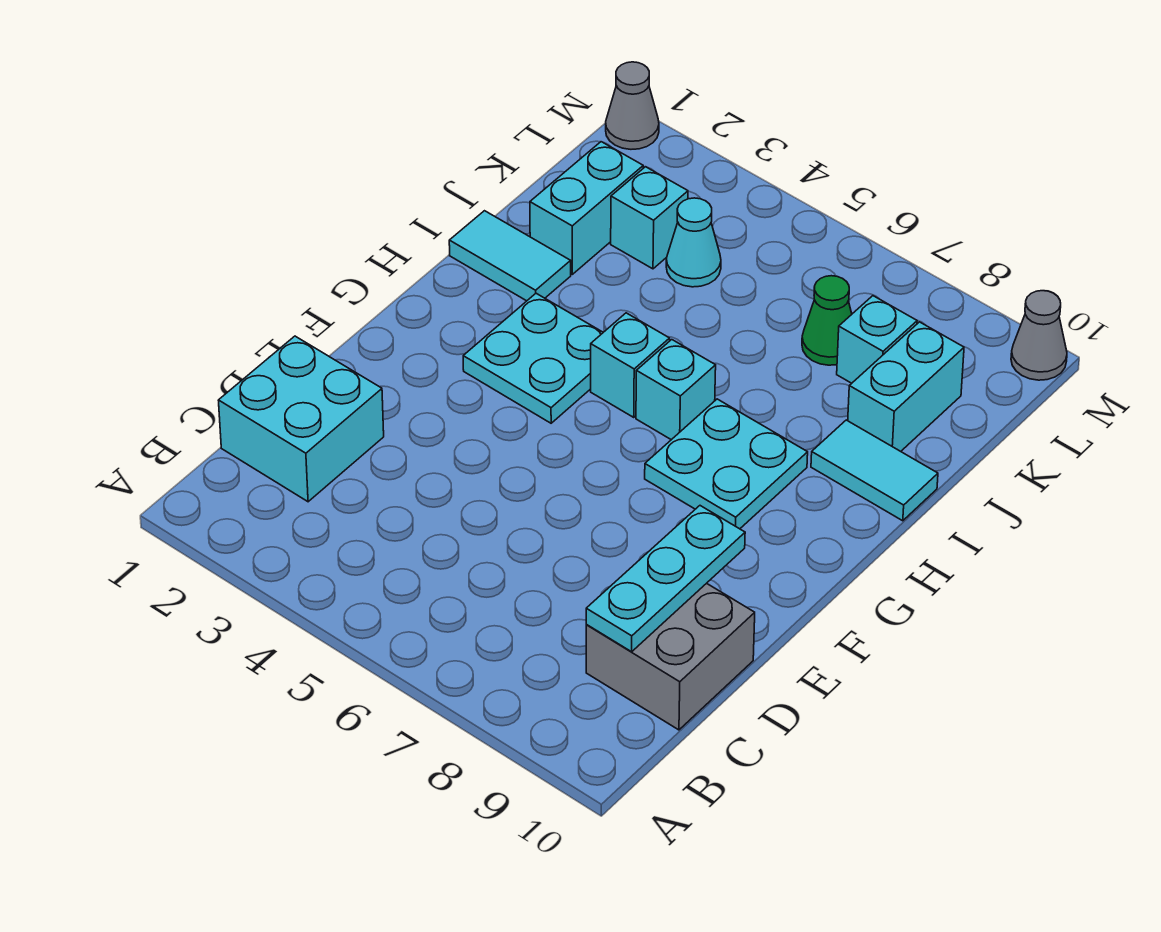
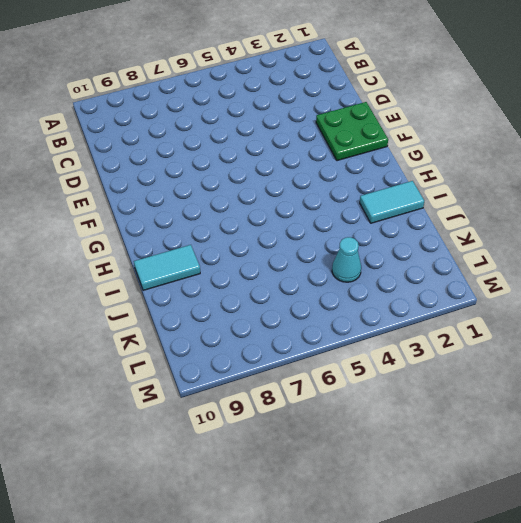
green plate E1:F2 level 1 -> none
none -> cyan brick C1:D2 level 1
none -> grey brick C9:D10 level 1
none -> cyan plate G3:H4 level 1

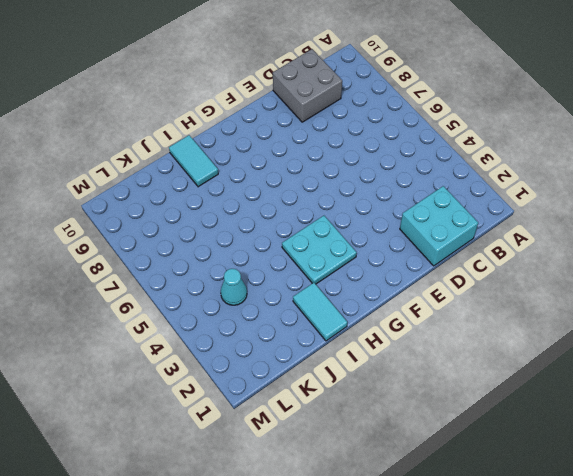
none -> cyan plate G7:H8 level 1
none -> cyan brick H5 level 1
none -> cyan brick H6 level 1

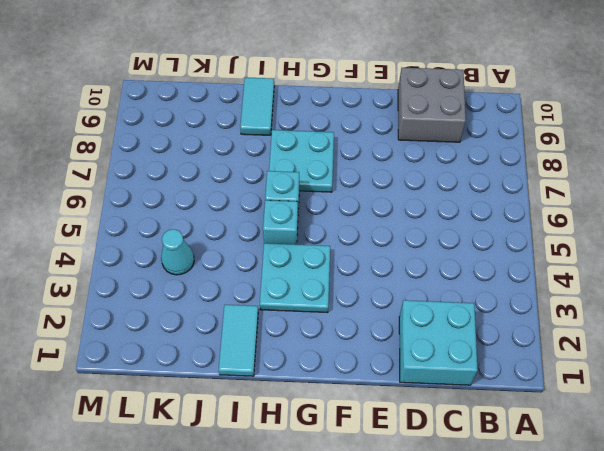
none -> cyan brick J2:K2 level 1
none -> cyan brick J9:K9 level 1
none -> cyan brick K3 level 1

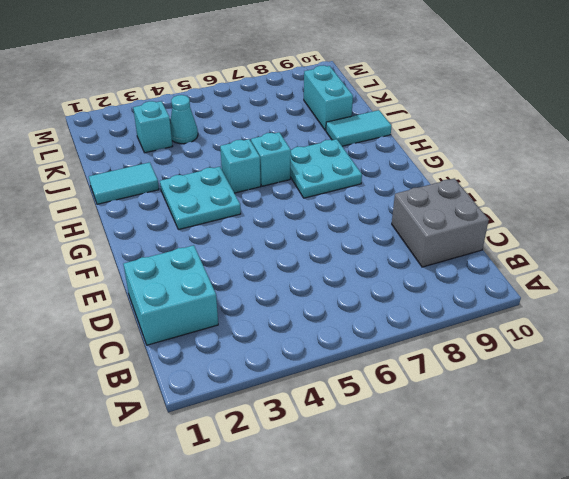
none -> cyan brick J2:K2 level 1
none -> green cone K7 level 1
none -> cyan brick K8 level 1

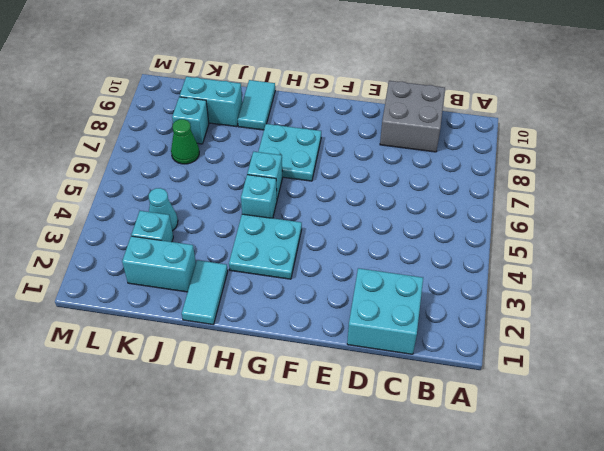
none -> grey cone M1 level 1
none -> grey cone M10 level 1
none -> cyan plate C9:E9 level 2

> **Work required**:
Please copy out each line of the material that holds the string "green".

> **Output of the task**:
green plate E1:F2 level 1 -> none
none -> green cone K7 level 1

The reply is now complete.